## Your objective:
Render the entries as a JSON list of strings, one string per line, from the first line up to and including the line containing "bivouacked is located", and leave out any blank lines.

## Listing:
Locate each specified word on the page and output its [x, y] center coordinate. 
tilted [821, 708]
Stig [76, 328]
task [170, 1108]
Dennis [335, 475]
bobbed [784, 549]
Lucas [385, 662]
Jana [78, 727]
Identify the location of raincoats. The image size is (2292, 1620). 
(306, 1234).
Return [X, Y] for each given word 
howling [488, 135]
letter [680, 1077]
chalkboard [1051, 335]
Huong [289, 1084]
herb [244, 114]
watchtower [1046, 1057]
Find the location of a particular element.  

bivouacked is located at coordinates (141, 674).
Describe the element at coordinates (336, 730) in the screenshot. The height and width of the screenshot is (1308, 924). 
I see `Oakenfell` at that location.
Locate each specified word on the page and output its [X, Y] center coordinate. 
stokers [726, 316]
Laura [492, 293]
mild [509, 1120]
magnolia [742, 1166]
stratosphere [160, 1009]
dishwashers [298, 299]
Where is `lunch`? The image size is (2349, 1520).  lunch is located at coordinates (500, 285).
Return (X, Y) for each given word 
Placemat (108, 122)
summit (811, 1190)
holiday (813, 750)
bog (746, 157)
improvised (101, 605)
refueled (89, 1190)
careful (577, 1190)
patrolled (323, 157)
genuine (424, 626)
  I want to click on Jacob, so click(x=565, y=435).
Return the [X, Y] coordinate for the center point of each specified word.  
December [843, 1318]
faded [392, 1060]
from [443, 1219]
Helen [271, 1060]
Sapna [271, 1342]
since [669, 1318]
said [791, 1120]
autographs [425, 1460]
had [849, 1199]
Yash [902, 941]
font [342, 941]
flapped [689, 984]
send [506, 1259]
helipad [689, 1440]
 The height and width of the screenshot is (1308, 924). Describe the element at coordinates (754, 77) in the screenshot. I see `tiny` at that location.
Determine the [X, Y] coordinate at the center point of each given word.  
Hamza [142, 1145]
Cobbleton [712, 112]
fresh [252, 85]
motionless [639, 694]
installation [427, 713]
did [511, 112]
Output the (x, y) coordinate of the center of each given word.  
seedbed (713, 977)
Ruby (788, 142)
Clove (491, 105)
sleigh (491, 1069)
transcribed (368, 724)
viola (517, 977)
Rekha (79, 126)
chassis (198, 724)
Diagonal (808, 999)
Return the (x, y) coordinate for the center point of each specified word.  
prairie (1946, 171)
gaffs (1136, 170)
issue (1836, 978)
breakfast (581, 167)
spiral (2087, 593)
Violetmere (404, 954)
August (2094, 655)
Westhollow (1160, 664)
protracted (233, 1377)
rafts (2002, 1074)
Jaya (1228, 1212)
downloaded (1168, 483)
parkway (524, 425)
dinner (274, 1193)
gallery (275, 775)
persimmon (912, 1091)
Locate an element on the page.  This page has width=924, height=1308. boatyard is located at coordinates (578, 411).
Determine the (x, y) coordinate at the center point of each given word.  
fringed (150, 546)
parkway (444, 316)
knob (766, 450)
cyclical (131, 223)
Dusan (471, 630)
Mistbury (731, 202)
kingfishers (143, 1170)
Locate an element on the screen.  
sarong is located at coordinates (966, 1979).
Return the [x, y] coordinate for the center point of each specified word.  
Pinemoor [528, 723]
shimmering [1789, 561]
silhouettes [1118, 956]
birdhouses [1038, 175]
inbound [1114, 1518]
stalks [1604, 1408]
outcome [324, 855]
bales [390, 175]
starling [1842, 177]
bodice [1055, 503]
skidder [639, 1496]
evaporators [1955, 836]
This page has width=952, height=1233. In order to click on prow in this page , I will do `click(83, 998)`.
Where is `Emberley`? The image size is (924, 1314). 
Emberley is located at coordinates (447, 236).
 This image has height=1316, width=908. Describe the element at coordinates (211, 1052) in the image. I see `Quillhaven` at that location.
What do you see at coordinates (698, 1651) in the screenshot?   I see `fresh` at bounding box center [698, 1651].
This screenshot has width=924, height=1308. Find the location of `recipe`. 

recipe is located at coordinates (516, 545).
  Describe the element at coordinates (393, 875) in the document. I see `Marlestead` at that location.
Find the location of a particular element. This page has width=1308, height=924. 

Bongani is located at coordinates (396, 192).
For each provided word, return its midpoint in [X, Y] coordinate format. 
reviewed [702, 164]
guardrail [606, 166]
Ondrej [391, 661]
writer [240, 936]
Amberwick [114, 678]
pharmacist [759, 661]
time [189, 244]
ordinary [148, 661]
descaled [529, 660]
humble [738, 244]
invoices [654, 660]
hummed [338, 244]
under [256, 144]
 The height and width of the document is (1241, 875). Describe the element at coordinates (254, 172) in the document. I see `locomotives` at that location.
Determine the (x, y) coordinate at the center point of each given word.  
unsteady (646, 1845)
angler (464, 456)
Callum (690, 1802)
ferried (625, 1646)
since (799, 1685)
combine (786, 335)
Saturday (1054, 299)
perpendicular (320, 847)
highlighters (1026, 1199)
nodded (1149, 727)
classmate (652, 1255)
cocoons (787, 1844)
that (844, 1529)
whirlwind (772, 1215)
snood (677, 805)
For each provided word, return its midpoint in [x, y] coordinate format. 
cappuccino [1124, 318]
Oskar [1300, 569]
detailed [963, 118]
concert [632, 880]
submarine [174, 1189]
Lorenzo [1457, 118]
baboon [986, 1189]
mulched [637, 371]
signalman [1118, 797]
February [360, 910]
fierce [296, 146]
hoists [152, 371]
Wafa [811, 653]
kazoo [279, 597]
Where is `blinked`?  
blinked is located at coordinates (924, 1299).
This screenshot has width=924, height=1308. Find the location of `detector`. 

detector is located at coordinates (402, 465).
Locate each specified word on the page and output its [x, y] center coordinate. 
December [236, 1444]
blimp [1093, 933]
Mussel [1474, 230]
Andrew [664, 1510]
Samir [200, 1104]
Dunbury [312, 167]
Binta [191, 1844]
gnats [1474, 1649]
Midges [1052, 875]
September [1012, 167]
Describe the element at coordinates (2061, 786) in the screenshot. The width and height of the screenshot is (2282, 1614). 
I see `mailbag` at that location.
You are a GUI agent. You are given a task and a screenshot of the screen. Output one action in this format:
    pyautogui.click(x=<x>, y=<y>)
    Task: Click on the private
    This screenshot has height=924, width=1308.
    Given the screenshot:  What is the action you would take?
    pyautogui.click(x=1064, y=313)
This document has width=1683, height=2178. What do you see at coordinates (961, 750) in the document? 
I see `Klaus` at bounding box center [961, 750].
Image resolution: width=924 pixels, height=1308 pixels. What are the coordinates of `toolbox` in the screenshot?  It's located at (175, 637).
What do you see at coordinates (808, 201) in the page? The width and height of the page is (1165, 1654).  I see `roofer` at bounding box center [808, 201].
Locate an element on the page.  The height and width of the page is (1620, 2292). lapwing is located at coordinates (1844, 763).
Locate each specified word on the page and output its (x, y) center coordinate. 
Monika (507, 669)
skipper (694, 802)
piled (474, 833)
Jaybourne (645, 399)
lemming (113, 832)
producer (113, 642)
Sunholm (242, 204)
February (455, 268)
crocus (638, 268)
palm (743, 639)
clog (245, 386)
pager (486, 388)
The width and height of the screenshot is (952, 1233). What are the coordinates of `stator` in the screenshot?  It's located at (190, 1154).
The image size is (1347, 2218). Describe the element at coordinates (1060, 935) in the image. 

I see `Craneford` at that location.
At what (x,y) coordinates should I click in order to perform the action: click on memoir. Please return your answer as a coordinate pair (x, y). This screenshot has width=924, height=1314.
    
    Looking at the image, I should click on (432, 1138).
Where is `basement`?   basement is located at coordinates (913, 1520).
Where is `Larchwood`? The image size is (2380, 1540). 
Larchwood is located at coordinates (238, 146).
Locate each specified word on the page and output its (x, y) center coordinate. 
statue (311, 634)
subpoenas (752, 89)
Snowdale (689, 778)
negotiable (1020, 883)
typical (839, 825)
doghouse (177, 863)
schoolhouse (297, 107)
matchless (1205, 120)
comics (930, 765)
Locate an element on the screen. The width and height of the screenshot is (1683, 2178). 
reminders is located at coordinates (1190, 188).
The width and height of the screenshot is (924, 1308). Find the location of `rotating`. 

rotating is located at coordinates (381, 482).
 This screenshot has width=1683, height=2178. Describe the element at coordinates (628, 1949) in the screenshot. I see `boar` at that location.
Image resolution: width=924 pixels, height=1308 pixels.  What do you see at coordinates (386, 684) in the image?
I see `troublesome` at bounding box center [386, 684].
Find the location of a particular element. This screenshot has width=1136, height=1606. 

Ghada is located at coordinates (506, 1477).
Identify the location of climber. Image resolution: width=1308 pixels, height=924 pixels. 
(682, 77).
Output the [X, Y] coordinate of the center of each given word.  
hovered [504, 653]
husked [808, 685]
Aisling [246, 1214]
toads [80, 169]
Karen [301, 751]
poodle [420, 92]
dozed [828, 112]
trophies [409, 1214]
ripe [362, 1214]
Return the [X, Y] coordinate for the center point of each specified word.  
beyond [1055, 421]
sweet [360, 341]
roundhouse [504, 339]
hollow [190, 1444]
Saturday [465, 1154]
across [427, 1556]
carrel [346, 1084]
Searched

## Output of the task:
[
  "Locate each specified word on the page and output its [x, y] center coordinate. ",
  "tilted [821, 708]",
  "Stig [76, 328]",
  "task [170, 1108]",
  "Dennis [335, 475]",
  "bobbed [784, 549]",
  "Lucas [385, 662]",
  "Jana [78, 727]",
  "Identify the location of raincoats. The image size is (2292, 1620). ",
  "(306, 1234).",
  "Return [X, Y] for each given word ",
  "howling [488, 135]",
  "letter [680, 1077]",
  "chalkboard [1051, 335]",
  "Huong [289, 1084]",
  "herb [244, 114]",
  "watchtower [1046, 1057]",
  "Find the location of a particular element.  ",
  "bivouacked is located at coordinates (141, 674)."
]